───── Data in this exercise

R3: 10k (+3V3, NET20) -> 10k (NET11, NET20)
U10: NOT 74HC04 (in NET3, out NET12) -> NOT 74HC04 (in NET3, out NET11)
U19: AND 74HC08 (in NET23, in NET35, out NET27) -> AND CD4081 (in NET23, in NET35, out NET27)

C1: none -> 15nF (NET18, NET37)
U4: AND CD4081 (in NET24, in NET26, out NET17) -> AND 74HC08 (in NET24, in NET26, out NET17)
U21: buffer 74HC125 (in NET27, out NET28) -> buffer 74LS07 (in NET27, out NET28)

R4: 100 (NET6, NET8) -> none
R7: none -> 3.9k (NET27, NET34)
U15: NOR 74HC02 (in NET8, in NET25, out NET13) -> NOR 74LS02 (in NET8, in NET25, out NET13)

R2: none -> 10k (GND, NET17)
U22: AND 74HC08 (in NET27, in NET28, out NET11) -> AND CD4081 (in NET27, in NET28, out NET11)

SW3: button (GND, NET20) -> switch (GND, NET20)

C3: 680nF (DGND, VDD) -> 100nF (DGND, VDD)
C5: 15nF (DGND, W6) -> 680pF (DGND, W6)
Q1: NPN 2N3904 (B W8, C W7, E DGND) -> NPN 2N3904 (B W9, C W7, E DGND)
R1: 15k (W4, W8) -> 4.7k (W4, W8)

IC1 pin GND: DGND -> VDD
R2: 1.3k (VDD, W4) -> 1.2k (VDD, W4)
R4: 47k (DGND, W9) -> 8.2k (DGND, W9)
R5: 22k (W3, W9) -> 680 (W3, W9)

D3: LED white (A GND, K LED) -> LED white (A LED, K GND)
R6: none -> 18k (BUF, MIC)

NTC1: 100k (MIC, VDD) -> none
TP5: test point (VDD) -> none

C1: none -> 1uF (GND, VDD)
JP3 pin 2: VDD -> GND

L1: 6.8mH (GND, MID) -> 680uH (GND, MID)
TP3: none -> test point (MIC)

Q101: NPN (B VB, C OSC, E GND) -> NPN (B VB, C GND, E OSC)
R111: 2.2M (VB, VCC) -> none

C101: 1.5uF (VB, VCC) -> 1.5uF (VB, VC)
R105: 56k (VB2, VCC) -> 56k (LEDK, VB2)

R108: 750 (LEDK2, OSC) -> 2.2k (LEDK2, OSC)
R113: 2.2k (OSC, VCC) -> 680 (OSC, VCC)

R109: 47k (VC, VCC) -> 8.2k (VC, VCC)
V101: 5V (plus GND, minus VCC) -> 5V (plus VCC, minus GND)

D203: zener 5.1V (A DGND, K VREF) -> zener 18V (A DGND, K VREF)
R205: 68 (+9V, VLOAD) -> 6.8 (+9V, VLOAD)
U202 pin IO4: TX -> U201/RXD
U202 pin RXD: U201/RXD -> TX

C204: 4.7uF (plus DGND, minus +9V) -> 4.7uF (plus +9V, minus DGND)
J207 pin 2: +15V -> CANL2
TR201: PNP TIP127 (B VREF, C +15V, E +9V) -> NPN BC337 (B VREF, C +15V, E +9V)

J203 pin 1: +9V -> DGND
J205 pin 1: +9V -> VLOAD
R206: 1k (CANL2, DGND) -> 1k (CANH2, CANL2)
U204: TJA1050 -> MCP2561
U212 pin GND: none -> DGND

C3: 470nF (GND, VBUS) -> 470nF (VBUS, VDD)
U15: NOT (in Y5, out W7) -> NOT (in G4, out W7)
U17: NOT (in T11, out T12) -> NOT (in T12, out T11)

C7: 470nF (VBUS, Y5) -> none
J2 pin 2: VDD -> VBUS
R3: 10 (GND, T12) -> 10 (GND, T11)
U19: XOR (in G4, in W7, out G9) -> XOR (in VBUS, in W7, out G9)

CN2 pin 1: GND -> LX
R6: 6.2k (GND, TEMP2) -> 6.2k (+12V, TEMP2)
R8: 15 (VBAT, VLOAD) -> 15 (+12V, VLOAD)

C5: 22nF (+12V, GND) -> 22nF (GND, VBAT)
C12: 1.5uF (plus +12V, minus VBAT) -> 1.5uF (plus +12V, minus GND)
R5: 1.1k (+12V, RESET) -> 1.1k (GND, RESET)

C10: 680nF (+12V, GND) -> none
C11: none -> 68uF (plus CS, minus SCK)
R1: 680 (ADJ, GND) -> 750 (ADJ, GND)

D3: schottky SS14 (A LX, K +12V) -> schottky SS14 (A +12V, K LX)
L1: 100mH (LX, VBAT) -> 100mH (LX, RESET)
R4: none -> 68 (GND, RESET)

──────────

Please reproduce the lines from the line with "R6: none -> 18k (BUF, MIC)" to the line with "Q101: NPN (B", both ends included, exactly as they appear above.

R6: none -> 18k (BUF, MIC)

NTC1: 100k (MIC, VDD) -> none
TP5: test point (VDD) -> none

C1: none -> 1uF (GND, VDD)
JP3 pin 2: VDD -> GND

L1: 6.8mH (GND, MID) -> 680uH (GND, MID)
TP3: none -> test point (MIC)

Q101: NPN (B VB, C OSC, E GND) -> NPN (B VB, C GND, E OSC)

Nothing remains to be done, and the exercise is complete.